Multi-step shape changes:
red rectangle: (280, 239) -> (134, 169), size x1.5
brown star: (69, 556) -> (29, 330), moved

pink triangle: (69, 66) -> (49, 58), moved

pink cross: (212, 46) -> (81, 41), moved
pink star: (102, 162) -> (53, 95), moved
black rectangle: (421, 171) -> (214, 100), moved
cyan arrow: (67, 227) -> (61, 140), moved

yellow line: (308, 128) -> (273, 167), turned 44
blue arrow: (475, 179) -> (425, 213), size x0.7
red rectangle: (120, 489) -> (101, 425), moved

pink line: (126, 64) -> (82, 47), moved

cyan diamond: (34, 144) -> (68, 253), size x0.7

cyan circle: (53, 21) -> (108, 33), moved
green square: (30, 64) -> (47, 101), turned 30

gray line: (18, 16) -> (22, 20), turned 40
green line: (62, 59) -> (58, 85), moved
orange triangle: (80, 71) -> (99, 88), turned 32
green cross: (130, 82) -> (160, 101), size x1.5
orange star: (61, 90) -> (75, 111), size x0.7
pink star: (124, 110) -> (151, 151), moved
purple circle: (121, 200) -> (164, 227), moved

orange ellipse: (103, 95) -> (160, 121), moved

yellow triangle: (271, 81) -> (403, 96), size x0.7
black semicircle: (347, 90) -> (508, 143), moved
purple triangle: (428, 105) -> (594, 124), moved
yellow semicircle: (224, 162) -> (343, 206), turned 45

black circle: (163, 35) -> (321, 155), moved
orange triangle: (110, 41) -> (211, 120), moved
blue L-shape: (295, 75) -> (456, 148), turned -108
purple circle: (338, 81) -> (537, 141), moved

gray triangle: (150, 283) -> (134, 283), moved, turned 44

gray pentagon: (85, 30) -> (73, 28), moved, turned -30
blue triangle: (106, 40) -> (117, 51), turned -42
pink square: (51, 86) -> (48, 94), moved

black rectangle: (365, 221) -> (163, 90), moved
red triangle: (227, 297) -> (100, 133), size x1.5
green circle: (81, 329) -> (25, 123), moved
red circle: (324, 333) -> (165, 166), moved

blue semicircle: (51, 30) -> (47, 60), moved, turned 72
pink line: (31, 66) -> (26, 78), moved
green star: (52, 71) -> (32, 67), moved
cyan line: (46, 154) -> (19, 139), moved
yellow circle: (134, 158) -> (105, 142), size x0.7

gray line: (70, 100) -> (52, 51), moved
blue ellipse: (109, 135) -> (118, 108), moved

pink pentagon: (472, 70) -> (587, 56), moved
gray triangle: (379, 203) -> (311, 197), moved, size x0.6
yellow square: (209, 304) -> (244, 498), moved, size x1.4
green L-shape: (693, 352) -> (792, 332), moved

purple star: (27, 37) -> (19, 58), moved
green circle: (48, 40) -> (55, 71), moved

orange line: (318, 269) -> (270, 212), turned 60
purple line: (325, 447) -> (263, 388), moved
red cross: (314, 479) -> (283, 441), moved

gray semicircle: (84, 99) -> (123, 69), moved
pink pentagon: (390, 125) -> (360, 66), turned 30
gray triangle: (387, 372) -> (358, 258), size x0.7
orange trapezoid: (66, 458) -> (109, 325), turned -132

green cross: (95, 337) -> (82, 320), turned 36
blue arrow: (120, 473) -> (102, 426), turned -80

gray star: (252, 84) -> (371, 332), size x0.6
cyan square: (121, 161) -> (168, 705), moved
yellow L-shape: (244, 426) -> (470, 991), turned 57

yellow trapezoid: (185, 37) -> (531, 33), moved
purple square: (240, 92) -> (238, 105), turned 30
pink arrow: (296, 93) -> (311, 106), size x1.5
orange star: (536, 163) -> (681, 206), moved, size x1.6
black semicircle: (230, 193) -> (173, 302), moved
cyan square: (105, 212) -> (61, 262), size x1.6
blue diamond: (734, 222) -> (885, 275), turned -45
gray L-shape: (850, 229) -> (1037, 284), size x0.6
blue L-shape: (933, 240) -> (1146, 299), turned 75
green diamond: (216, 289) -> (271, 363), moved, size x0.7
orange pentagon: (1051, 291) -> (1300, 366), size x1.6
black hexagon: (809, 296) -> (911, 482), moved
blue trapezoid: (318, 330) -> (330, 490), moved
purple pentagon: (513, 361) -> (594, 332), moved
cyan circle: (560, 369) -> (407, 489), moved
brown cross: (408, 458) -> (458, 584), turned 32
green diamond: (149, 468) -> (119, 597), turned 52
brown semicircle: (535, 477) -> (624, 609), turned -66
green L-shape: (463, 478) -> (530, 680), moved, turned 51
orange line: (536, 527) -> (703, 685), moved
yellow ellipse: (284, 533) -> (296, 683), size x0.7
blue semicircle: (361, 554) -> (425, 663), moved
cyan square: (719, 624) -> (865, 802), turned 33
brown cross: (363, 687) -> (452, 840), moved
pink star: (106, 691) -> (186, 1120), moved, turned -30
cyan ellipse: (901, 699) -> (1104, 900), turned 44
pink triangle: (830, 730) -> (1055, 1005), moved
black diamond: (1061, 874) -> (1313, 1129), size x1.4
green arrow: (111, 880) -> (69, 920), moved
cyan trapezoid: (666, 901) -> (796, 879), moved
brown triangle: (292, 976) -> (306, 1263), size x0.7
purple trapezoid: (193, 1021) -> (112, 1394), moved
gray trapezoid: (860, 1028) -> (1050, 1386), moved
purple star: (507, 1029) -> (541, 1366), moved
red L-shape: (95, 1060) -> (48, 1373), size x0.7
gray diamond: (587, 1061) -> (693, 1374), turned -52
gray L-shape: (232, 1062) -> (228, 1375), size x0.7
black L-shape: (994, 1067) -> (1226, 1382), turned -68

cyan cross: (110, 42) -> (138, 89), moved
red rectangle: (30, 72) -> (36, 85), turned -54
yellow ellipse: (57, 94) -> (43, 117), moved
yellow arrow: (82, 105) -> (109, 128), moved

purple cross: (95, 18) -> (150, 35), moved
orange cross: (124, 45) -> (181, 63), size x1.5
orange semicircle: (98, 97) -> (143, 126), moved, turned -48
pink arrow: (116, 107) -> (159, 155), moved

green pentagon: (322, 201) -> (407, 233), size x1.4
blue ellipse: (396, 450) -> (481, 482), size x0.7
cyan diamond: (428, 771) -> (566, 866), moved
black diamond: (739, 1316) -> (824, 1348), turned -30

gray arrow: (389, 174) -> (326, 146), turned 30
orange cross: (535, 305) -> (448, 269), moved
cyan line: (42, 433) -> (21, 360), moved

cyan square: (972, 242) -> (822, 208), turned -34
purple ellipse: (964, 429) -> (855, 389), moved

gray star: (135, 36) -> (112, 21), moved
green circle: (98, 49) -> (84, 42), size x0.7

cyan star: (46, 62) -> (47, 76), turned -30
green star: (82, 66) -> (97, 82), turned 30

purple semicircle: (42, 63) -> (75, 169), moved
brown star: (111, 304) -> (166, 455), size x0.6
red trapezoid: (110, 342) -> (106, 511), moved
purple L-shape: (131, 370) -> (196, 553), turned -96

What needs to be done: Go through the data above and return every line exactly.

Solution to this task:
red rectangle: (280, 239) -> (134, 169), size x1.5
brown star: (69, 556) -> (29, 330), moved

pink triangle: (69, 66) -> (49, 58), moved

pink cross: (212, 46) -> (81, 41), moved
pink star: (102, 162) -> (53, 95), moved
black rectangle: (421, 171) -> (214, 100), moved
cyan arrow: (67, 227) -> (61, 140), moved

yellow line: (308, 128) -> (273, 167), turned 44
blue arrow: (475, 179) -> (425, 213), size x0.7
red rectangle: (120, 489) -> (101, 425), moved

pink line: (126, 64) -> (82, 47), moved

cyan diamond: (34, 144) -> (68, 253), size x0.7

cyan circle: (53, 21) -> (108, 33), moved
green square: (30, 64) -> (47, 101), turned 30

gray line: (18, 16) -> (22, 20), turned 40
green line: (62, 59) -> (58, 85), moved
orange triangle: (80, 71) -> (99, 88), turned 32
green cross: (130, 82) -> (160, 101), size x1.5
orange star: (61, 90) -> (75, 111), size x0.7
pink star: (124, 110) -> (151, 151), moved
purple circle: (121, 200) -> (164, 227), moved

orange ellipse: (103, 95) -> (160, 121), moved

yellow triangle: (271, 81) -> (403, 96), size x0.7
black semicircle: (347, 90) -> (508, 143), moved
purple triangle: (428, 105) -> (594, 124), moved
yellow semicircle: (224, 162) -> (343, 206), turned 45

black circle: (163, 35) -> (321, 155), moved
orange triangle: (110, 41) -> (211, 120), moved
blue L-shape: (295, 75) -> (456, 148), turned -108
purple circle: (338, 81) -> (537, 141), moved

gray triangle: (150, 283) -> (134, 283), moved, turned 44

gray pentagon: (85, 30) -> (73, 28), moved, turned -30
blue triangle: (106, 40) -> (117, 51), turned -42
pink square: (51, 86) -> (48, 94), moved

black rectangle: (365, 221) -> (163, 90), moved
red triangle: (227, 297) -> (100, 133), size x1.5
green circle: (81, 329) -> (25, 123), moved
red circle: (324, 333) -> (165, 166), moved

blue semicircle: (51, 30) -> (47, 60), moved, turned 72
pink line: (31, 66) -> (26, 78), moved
green star: (52, 71) -> (32, 67), moved
cyan line: (46, 154) -> (19, 139), moved
yellow circle: (134, 158) -> (105, 142), size x0.7

gray line: (70, 100) -> (52, 51), moved
blue ellipse: (109, 135) -> (118, 108), moved

pink pentagon: (472, 70) -> (587, 56), moved
gray triangle: (379, 203) -> (311, 197), moved, size x0.6
yellow square: (209, 304) -> (244, 498), moved, size x1.4
green L-shape: (693, 352) -> (792, 332), moved

purple star: (27, 37) -> (19, 58), moved
green circle: (48, 40) -> (55, 71), moved

orange line: (318, 269) -> (270, 212), turned 60
purple line: (325, 447) -> (263, 388), moved
red cross: (314, 479) -> (283, 441), moved

gray semicircle: (84, 99) -> (123, 69), moved
pink pentagon: (390, 125) -> (360, 66), turned 30
gray triangle: (387, 372) -> (358, 258), size x0.7
orange trapezoid: (66, 458) -> (109, 325), turned -132

green cross: (95, 337) -> (82, 320), turned 36
blue arrow: (120, 473) -> (102, 426), turned -80

gray star: (252, 84) -> (371, 332), size x0.6
cyan square: (121, 161) -> (168, 705), moved
yellow L-shape: (244, 426) -> (470, 991), turned 57

yellow trapezoid: (185, 37) -> (531, 33), moved
purple square: (240, 92) -> (238, 105), turned 30
pink arrow: (296, 93) -> (311, 106), size x1.5
orange star: (536, 163) -> (681, 206), moved, size x1.6
black semicircle: (230, 193) -> (173, 302), moved
cyan square: (105, 212) -> (61, 262), size x1.6
blue diamond: (734, 222) -> (885, 275), turned -45
gray L-shape: (850, 229) -> (1037, 284), size x0.6
blue L-shape: (933, 240) -> (1146, 299), turned 75
green diamond: (216, 289) -> (271, 363), moved, size x0.7
orange pentagon: (1051, 291) -> (1300, 366), size x1.6
black hexagon: (809, 296) -> (911, 482), moved
blue trapezoid: (318, 330) -> (330, 490), moved
purple pentagon: (513, 361) -> (594, 332), moved
cyan circle: (560, 369) -> (407, 489), moved
brown cross: (408, 458) -> (458, 584), turned 32
green diamond: (149, 468) -> (119, 597), turned 52
brown semicircle: (535, 477) -> (624, 609), turned -66
green L-shape: (463, 478) -> (530, 680), moved, turned 51
orange line: (536, 527) -> (703, 685), moved
yellow ellipse: (284, 533) -> (296, 683), size x0.7
blue semicircle: (361, 554) -> (425, 663), moved
cyan square: (719, 624) -> (865, 802), turned 33
brown cross: (363, 687) -> (452, 840), moved
pink star: (106, 691) -> (186, 1120), moved, turned -30
cyan ellipse: (901, 699) -> (1104, 900), turned 44
pink triangle: (830, 730) -> (1055, 1005), moved
black diamond: (1061, 874) -> (1313, 1129), size x1.4
green arrow: (111, 880) -> (69, 920), moved
cyan trapezoid: (666, 901) -> (796, 879), moved
brown triangle: (292, 976) -> (306, 1263), size x0.7
purple trapezoid: (193, 1021) -> (112, 1394), moved
gray trapezoid: (860, 1028) -> (1050, 1386), moved
purple star: (507, 1029) -> (541, 1366), moved
red L-shape: (95, 1060) -> (48, 1373), size x0.7
gray diamond: (587, 1061) -> (693, 1374), turned -52
gray L-shape: (232, 1062) -> (228, 1375), size x0.7
black L-shape: (994, 1067) -> (1226, 1382), turned -68

cyan cross: (110, 42) -> (138, 89), moved
red rectangle: (30, 72) -> (36, 85), turned -54
yellow ellipse: (57, 94) -> (43, 117), moved
yellow arrow: (82, 105) -> (109, 128), moved

purple cross: (95, 18) -> (150, 35), moved
orange cross: (124, 45) -> (181, 63), size x1.5
orange semicircle: (98, 97) -> (143, 126), moved, turned -48
pink arrow: (116, 107) -> (159, 155), moved

green pentagon: (322, 201) -> (407, 233), size x1.4
blue ellipse: (396, 450) -> (481, 482), size x0.7
cyan diamond: (428, 771) -> (566, 866), moved
black diamond: (739, 1316) -> (824, 1348), turned -30

gray arrow: (389, 174) -> (326, 146), turned 30
orange cross: (535, 305) -> (448, 269), moved
cyan line: (42, 433) -> (21, 360), moved

cyan square: (972, 242) -> (822, 208), turned -34
purple ellipse: (964, 429) -> (855, 389), moved

gray star: (135, 36) -> (112, 21), moved
green circle: (98, 49) -> (84, 42), size x0.7

cyan star: (46, 62) -> (47, 76), turned -30
green star: (82, 66) -> (97, 82), turned 30

purple semicircle: (42, 63) -> (75, 169), moved
brown star: (111, 304) -> (166, 455), size x0.6
red trapezoid: (110, 342) -> (106, 511), moved
purple L-shape: (131, 370) -> (196, 553), turned -96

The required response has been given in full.